__Data extract__.
------------------------------------------------------------

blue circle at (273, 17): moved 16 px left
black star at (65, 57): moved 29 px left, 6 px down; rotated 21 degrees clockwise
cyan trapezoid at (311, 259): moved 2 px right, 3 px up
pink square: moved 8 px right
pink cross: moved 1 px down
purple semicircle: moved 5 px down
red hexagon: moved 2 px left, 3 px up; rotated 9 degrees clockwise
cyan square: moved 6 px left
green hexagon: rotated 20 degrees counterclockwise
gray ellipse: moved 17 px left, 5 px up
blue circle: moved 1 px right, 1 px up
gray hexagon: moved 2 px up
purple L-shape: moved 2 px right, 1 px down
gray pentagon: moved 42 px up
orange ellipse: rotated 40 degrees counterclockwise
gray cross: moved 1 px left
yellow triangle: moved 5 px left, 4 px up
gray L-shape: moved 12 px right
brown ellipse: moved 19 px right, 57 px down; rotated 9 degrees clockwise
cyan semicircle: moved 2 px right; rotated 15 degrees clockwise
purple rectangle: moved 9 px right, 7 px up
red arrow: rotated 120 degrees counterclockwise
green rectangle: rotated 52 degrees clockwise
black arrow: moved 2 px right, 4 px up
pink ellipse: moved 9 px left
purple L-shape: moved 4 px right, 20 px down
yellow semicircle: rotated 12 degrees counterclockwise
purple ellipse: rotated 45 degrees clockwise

------------------------------------------------------------

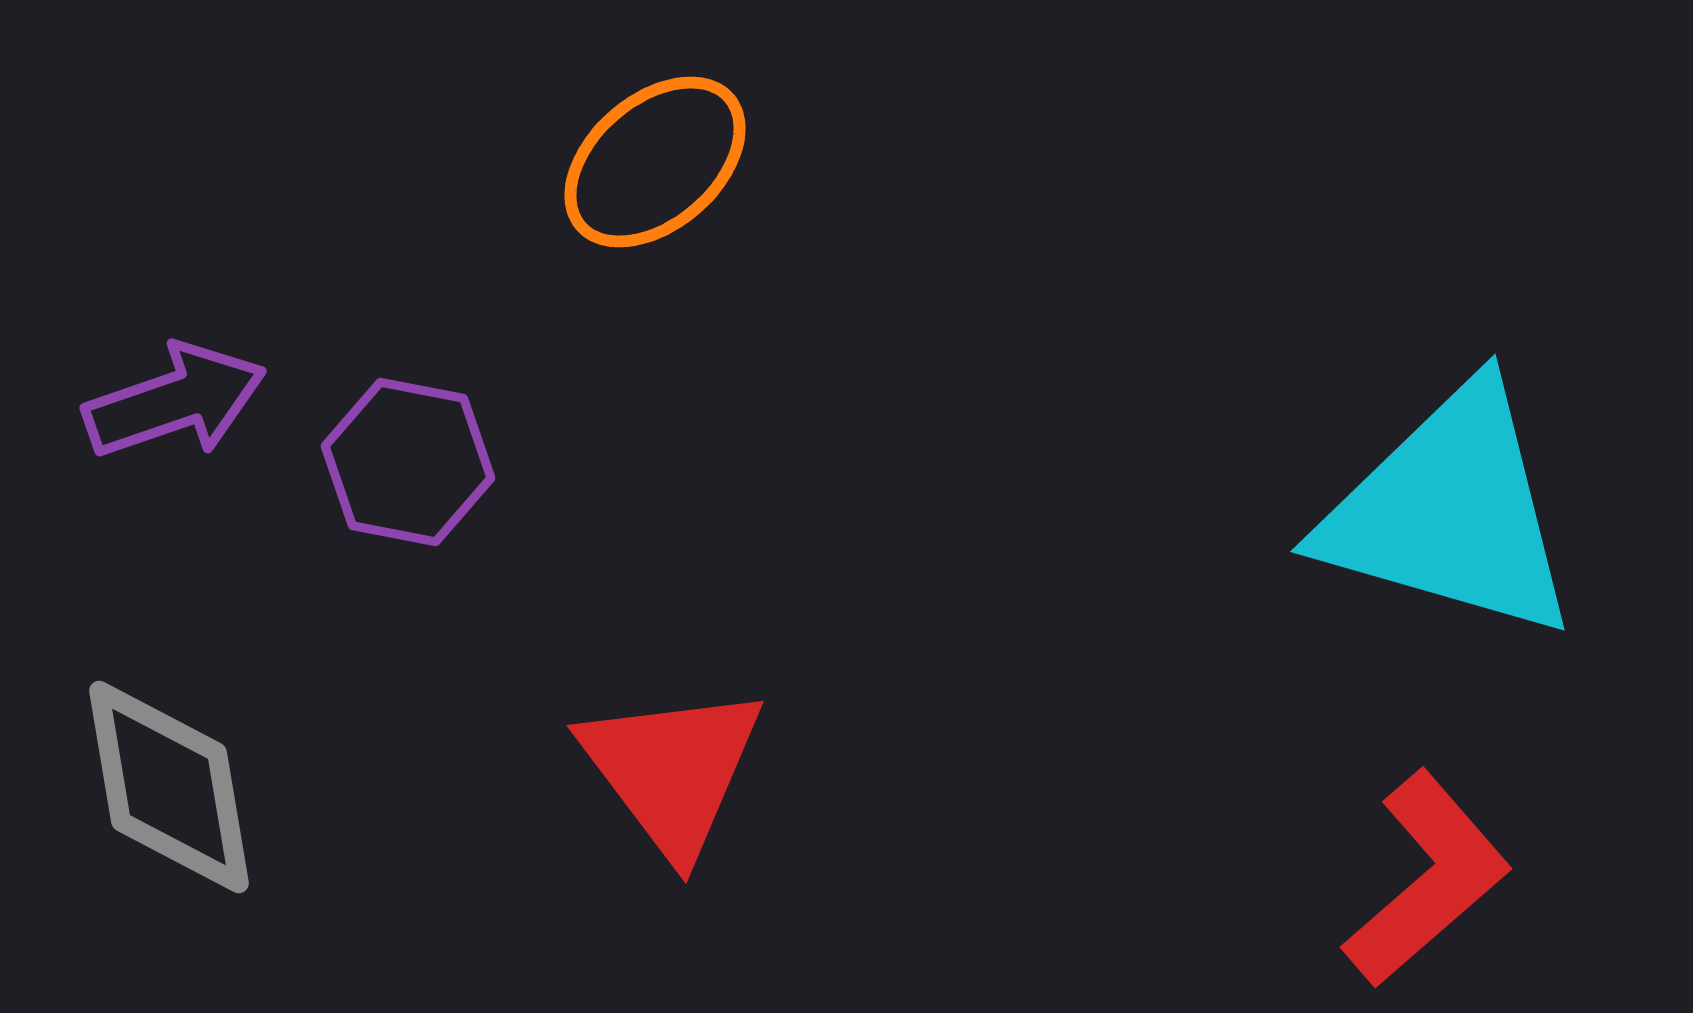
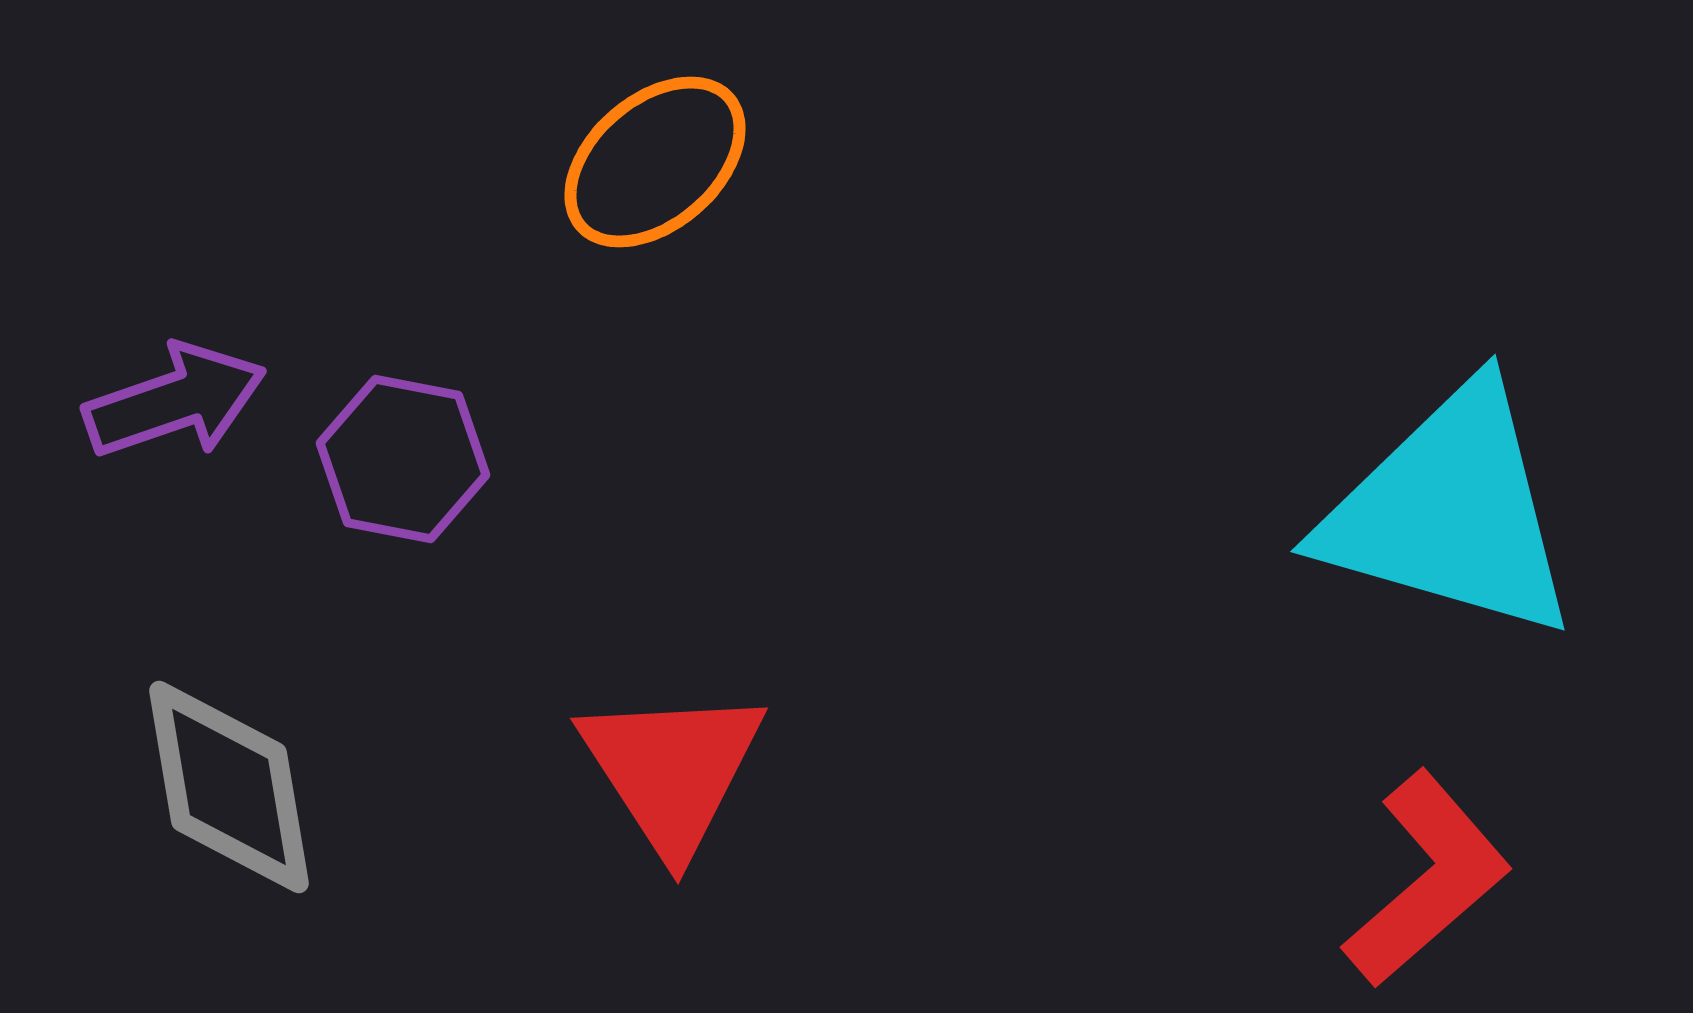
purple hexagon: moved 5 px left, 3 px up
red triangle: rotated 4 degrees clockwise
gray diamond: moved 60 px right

------------------------------------------------------------

__Exercise__. Above are records; repeat only the lines starting at the line with "cyan trapezoid at" and ending at the line with "gray pentagon: moved 42 px up", exactly as they appear, both included.

__Exercise output__.
cyan trapezoid at (311, 259): moved 2 px right, 3 px up
pink square: moved 8 px right
pink cross: moved 1 px down
purple semicircle: moved 5 px down
red hexagon: moved 2 px left, 3 px up; rotated 9 degrees clockwise
cyan square: moved 6 px left
green hexagon: rotated 20 degrees counterclockwise
gray ellipse: moved 17 px left, 5 px up
blue circle: moved 1 px right, 1 px up
gray hexagon: moved 2 px up
purple L-shape: moved 2 px right, 1 px down
gray pentagon: moved 42 px up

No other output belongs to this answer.